Can you copy the records starting at the line that contains "When comparing their" and ending at the line that contains "gray fabric armchair at lower left.", changing "armchair" to "recliner" and leaving everything else the same?
Data to process section start
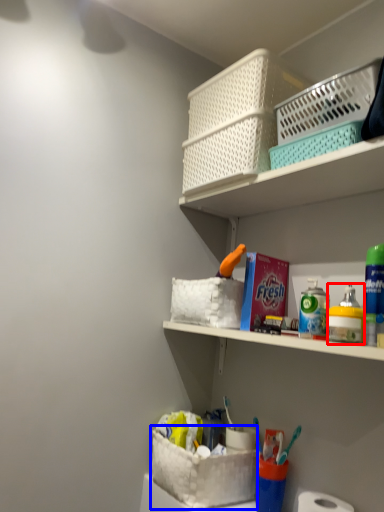
Question: Which object is closer to the camera taking this photo, toiletry (highlighted by a red box) or basket container (highlighted by a blue box)?

Choices:
 (A) toiletry
 (B) basket container

Answer: (A)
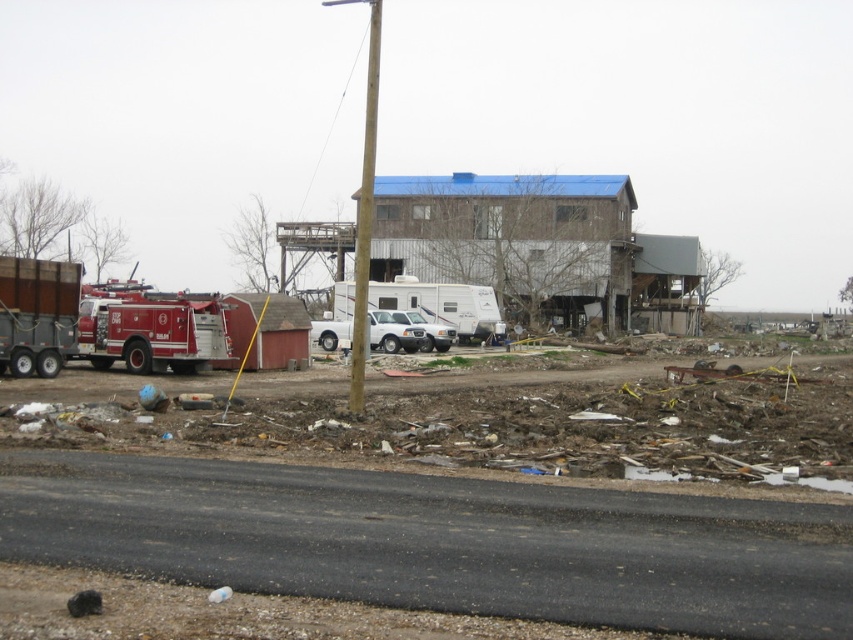
Based on the photo, does matte brown trailer truck at left have a greater width compared to white matte truck at center?

Yes, matte brown trailer truck at left is wider than white matte truck at center.

Does point (73, 272) come in front of point (403, 316)?

That is True.

Image resolution: width=853 pixels, height=640 pixels. In order to click on matte brown trailer truck at left in this screenshot , I will do `click(36, 314)`.

Which is above, shiny red fire truck at left or matte brown trailer truck at left?

shiny red fire truck at left

Does shiny red fire truck at left appear on the right side of matte brown trailer truck at left?

In fact, shiny red fire truck at left is to the left of matte brown trailer truck at left.

Image resolution: width=853 pixels, height=640 pixels. I want to click on shiny red fire truck at left, so [149, 326].

Is shiny red fire truck at left wider than white matte truck at center?

Indeed, shiny red fire truck at left has a greater width compared to white matte truck at center.

Who is lower down, shiny red fire truck at left or white matte truck at center?

white matte truck at center

The height and width of the screenshot is (640, 853). I want to click on shiny red fire truck at left, so click(x=149, y=326).

Where is `shiny red fire truck at left`? shiny red fire truck at left is located at coordinates (149, 326).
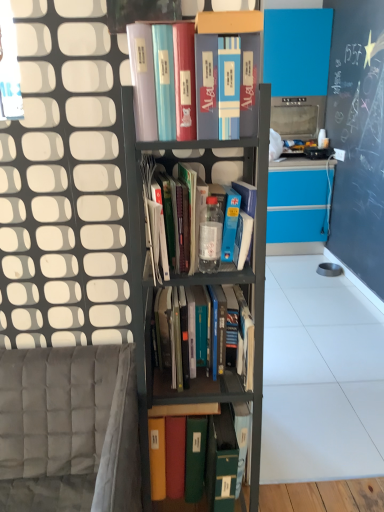
This screenshot has width=384, height=512. What do you see at coordinates (211, 163) in the screenshot?
I see `translucent plastic bottle at center, positioned as the 3th book in bottom-to-top order` at bounding box center [211, 163].

Measure the distance between point [252,49] and camera.

Point [252,49] is 97.00 centimeters away from camera.

The height and width of the screenshot is (512, 384). I want to click on green matte folder at center, the first book ordered from the bottom, so click(181, 409).

Is matte plastic books at upper center, the 1th book when ordered from top to bottom, far from gray fabric armchair at lower left?

They are positioned close to each other.

From a real-world perspective, is matte plastic books at upper center, which appears as the 4th book when ordered from the bottom, below gray fabric armchair at lower left?

No.

Looking at this image, does matte plastic books at upper center, the 1th book when ordered from top to bottom, appear on the right side of gray fabric armchair at lower left?

Yes.

From a real-world perspective, between translucent plastic bottle at center, positioned as the 3th book in bottom-to-top order, and green matte folder at center, the first book ordered from the bottom, who is vertically higher?

translucent plastic bottle at center, positioned as the 3th book in bottom-to-top order, from a real-world perspective.

Between translucent plastic bottle at center, positioned as the 2th book in top-to-bottom order, and green matte folder at center, the first book ordered from the bottom, which one has smaller width?

translucent plastic bottle at center, positioned as the 2th book in top-to-bottom order, is thinner.

From the picture: Is translucent plastic bottle at center, positioned as the 2th book in top-to-bottom order, situated inside green matte folder at center, which is the 4th book in top-to-bottom order, or outside?

The correct answer is: outside.

Measure the distance from translucent plastic bottle at center, positioned as the 3th book in bottom-to-top order, to green matte folder at center, which is the 4th book in top-to-bottom order.

translucent plastic bottle at center, positioned as the 3th book in bottom-to-top order, is 53.61 centimeters away from green matte folder at center, which is the 4th book in top-to-bottom order.

Is green matte folder at center, which is the 4th book in top-to-bottom order, next to metallic gray bookshelf at center?

No.

Between green matte folder at center, which is the 4th book in top-to-bottom order, and metallic gray bookshelf at center, which one appears on the left side from the viewer's perspective?

metallic gray bookshelf at center is more to the left.

Is green matte folder at center, the first book ordered from the bottom, not inside metallic gray bookshelf at center?

Actually, green matte folder at center, the first book ordered from the bottom, is at least partially inside metallic gray bookshelf at center.

Looking at this image, is translucent plastic bottle at center, positioned as the 2th book in top-to-bottom order, far from metallic gray bookshelf at center?

No, translucent plastic bottle at center, positioned as the 2th book in top-to-bottom order, is not far away from metallic gray bookshelf at center.

Looking at their sizes, would you say translucent plastic bottle at center, positioned as the 2th book in top-to-bottom order, is wider or thinner than metallic gray bookshelf at center?

translucent plastic bottle at center, positioned as the 2th book in top-to-bottom order, is thinner than metallic gray bookshelf at center.

Could you tell me if translucent plastic bottle at center, positioned as the 3th book in bottom-to-top order, is facing metallic gray bookshelf at center?

Yes, translucent plastic bottle at center, positioned as the 3th book in bottom-to-top order, is facing metallic gray bookshelf at center.

Is the depth of translucent plastic bottle at center, positioned as the 2th book in top-to-bottom order, less than that of metallic gray bookshelf at center?

No.

Is metallic gray bookshelf at center touching green matte folder at center, the first book ordered from the bottom?

No.

From the image's perspective, is metallic gray bookshelf at center located above green matte folder at center, which is the 4th book in top-to-bottom order?

Indeed, from the image's perspective, metallic gray bookshelf at center is shown above green matte folder at center, which is the 4th book in top-to-bottom order.

How distant is metallic gray bookshelf at center from green matte folder at center, which is the 4th book in top-to-bottom order?

metallic gray bookshelf at center and green matte folder at center, which is the 4th book in top-to-bottom order, are 13.38 inches apart.

From a real-world perspective, is metallic gray bookshelf at center positioned above or below green matte folder at center, which is the 4th book in top-to-bottom order?

In terms of real-world spatial position, metallic gray bookshelf at center is above green matte folder at center, which is the 4th book in top-to-bottom order.

Is metallic gray bookshelf at center oriented towards translucent plastic bottle at center, positioned as the 2th book in top-to-bottom order?

Yes, metallic gray bookshelf at center faces towards translucent plastic bottle at center, positioned as the 2th book in top-to-bottom order.

From a real-world perspective, which book is the 2nd one above the metallic gray bookshelf at center? Please provide its 2D coordinates.

[(211, 163)]

Considering the relative sizes of metallic gray bookshelf at center and translucent plastic bottle at center, positioned as the 3th book in bottom-to-top order, in the image provided, is metallic gray bookshelf at center smaller than translucent plastic bottle at center, positioned as the 3th book in bottom-to-top order,?

Actually, metallic gray bookshelf at center might be larger than translucent plastic bottle at center, positioned as the 3th book in bottom-to-top order.

Is metallic gray bookshelf at center spatially inside translucent plastic bottle at center, positioned as the 2th book in top-to-bottom order, or outside of it?

metallic gray bookshelf at center exists outside the volume of translucent plastic bottle at center, positioned as the 2th book in top-to-bottom order.

In terms of width, does metallic gray bookshelf at center look wider or thinner when compared to hardcover books at center, which appears as the 2th book when ordered from the bottom?

Clearly, metallic gray bookshelf at center has more width compared to hardcover books at center, which appears as the 2th book when ordered from the bottom.

Which is closer, (197, 403) or (198, 351)?

The point (197, 403) is in front.

Looking at this image, from a real-world perspective, who is located lower, metallic gray bookshelf at center or hardcover books at center, which appears as the 2th book when ordered from the bottom?

metallic gray bookshelf at center is physically lower.

Find the location of a particular element. The width and height of the screenshot is (384, 512). the 4th book above when counting from the gray fabric armchair at lower left (from the image's perspective) is located at coordinates (217, 66).

The width and height of the screenshot is (384, 512). I want to click on the 2nd book counting from the left side of the green matte folder at center, which is the 4th book in top-to-bottom order, so click(x=211, y=163).

From the image, which object appears to be farther from matte plastic books at upper center, the 1th book when ordered from top to bottom, metallic gray bookshelf at center or hardcover books at center, which appears as the 2th book when ordered from the bottom?

hardcover books at center, which appears as the 2th book when ordered from the bottom, is positioned further to the anchor matte plastic books at upper center, the 1th book when ordered from top to bottom.

Estimate the real-world distances between objects in this image. Which object is closer to matte plastic books at upper center, the 1th book when ordered from top to bottom, gray fabric armchair at lower left or hardcover books at center, the 3th book in the top-to-bottom sequence?

Based on the image, hardcover books at center, the 3th book in the top-to-bottom sequence, appears to be nearer to matte plastic books at upper center, the 1th book when ordered from top to bottom.

Based on their spatial positions, is metallic gray bookshelf at center or gray fabric armchair at lower left further from matte plastic books at upper center, which appears as the 4th book when ordered from the bottom?

gray fabric armchair at lower left is further to matte plastic books at upper center, which appears as the 4th book when ordered from the bottom.

When comparing their distances from metallic gray bookshelf at center, does hardcover books at center, the 3th book in the top-to-bottom sequence, or gray fabric armchair at lower left seem further?

gray fabric armchair at lower left.

From the image, which object appears to be farther from translucent plastic bottle at center, positioned as the 2th book in top-to-bottom order, green matte folder at center, the first book ordered from the bottom, or hardcover books at center, which appears as the 2th book when ordered from the bottom?

green matte folder at center, the first book ordered from the bottom, is positioned further to the anchor translucent plastic bottle at center, positioned as the 2th book in top-to-bottom order.

Based on their spatial positions, is gray fabric armchair at lower left or metallic gray bookshelf at center further from matte plastic books at upper center, the 1th book when ordered from top to bottom?

Among the two, gray fabric armchair at lower left is located further to matte plastic books at upper center, the 1th book when ordered from top to bottom.

Estimate the real-world distances between objects in this image. Which object is closer to green matte folder at center, the first book ordered from the bottom, translucent plastic bottle at center, positioned as the 2th book in top-to-bottom order, or hardcover books at center, which appears as the 2th book when ordered from the bottom?

Based on the image, hardcover books at center, which appears as the 2th book when ordered from the bottom, appears to be nearer to green matte folder at center, the first book ordered from the bottom.

Which object lies nearer to the anchor point translucent plastic bottle at center, positioned as the 2th book in top-to-bottom order, hardcover books at center, the 3th book in the top-to-bottom sequence, or matte plastic books at upper center, the 1th book when ordered from top to bottom?

hardcover books at center, the 3th book in the top-to-bottom sequence, is positioned closer to the anchor translucent plastic bottle at center, positioned as the 2th book in top-to-bottom order.

Locate an element on the screen. This screenshot has height=512, width=384. shelf between translucent plastic bottle at center, positioned as the 3th book in bottom-to-top order, and gray fabric armchair at lower left in the up-down direction is located at coordinates (191, 285).

Image resolution: width=384 pixels, height=512 pixels. I want to click on shelf that lies between translucent plastic bottle at center, positioned as the 3th book in bottom-to-top order, and green matte folder at center, the first book ordered from the bottom, from top to bottom, so click(x=191, y=285).

At what (x,y) coordinates should I click in order to perform the action: click on book between translucent plastic bottle at center, positioned as the 3th book in bottom-to-top order, and metallic gray bookshelf at center vertically. Please return your answer as a coordinate pair (x, y). This screenshot has height=512, width=384. Looking at the image, I should click on (188, 340).

The width and height of the screenshot is (384, 512). In order to click on shelf that lies between matte plastic books at upper center, which appears as the 4th book when ordered from the bottom, and gray fabric armchair at lower left from top to bottom in this screenshot , I will do `click(191, 285)`.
Data to process section end
* [Exercise solution]:
When comparing their distances from metallic gray bookshelf at center, does hardcover books at center, the 3th book in the top-to-bottom sequence, or gray fabric recliner at lower left seem further?

gray fabric recliner at lower left.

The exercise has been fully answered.